(Recorded data)
◆ ◆ ◆ ◆ ◆

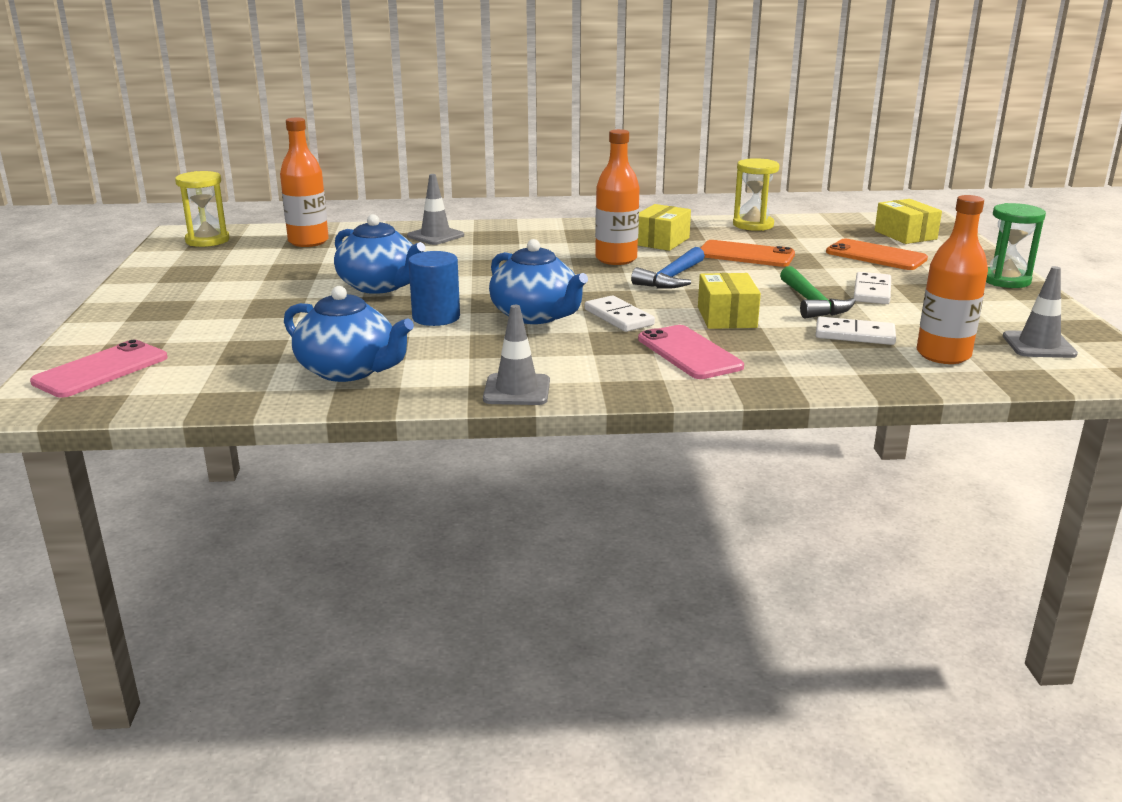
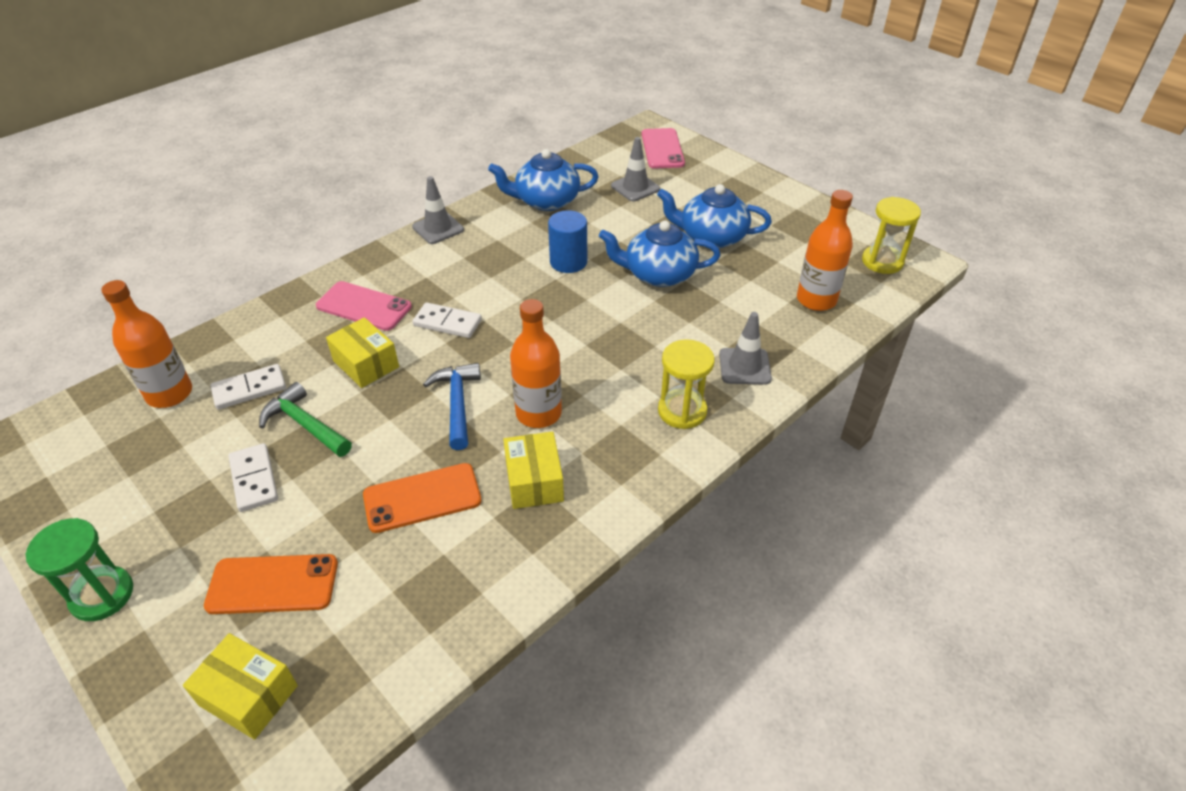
camera: 140 degrees right, 20 degrees up
(536, 316) = (507, 296): blue teapot -> blue teapot (711, 237)
(753, 225) = (469, 602): yellow hourglass -> yellow hourglass (682, 411)
(1038, 345) = (82, 450): grey traffic cone -> grey traffic cone (635, 187)

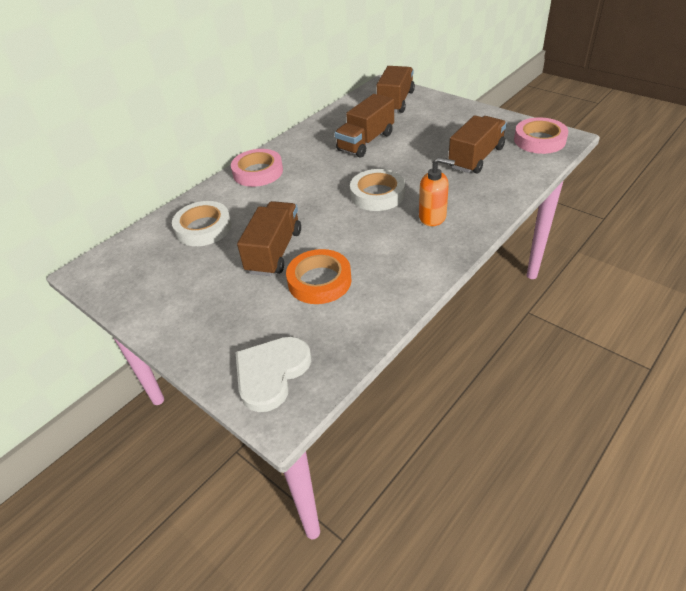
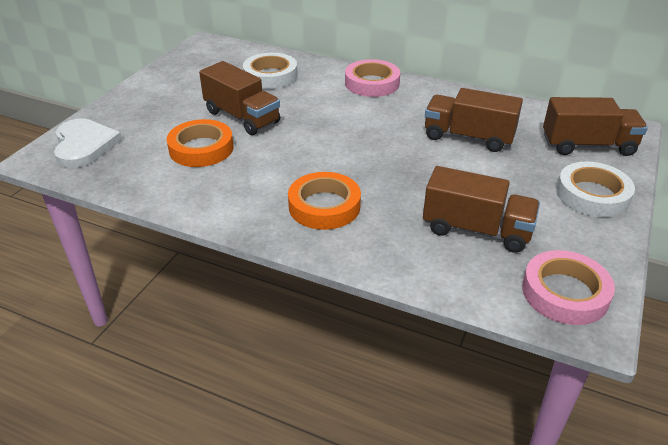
camera: 70 degrees right, 5 degrees down
(271, 373) = (84, 145): white heart -> white heart turned 60 degrees clockwise
(274, 252) = (242, 117): brown truck -> brown truck turned 45 degrees clockwise
(377, 194) = (357, 161): white tape -> white tape (592, 195)
(433, 217) = (324, 206): orange soap dispenser -> orange tape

◆ ◆ ◆ ◆ ◆

_ASSIGNMENT_
Word for word, restate the lines from the one containing "(1038, 345) = (82, 450): grey" through the end of the entries. Do not include pictures.

_EXERCISE OUTPUT_
(1038, 345) = (82, 450): grey traffic cone -> grey traffic cone (635, 187)

camera: 70 degrees right, 5 degrees down
(271, 373) = (84, 145): white heart -> white heart turned 60 degrees clockwise
(274, 252) = (242, 117): brown truck -> brown truck turned 45 degrees clockwise
(377, 194) = (357, 161): white tape -> white tape (592, 195)
(433, 217) = (324, 206): orange soap dispenser -> orange tape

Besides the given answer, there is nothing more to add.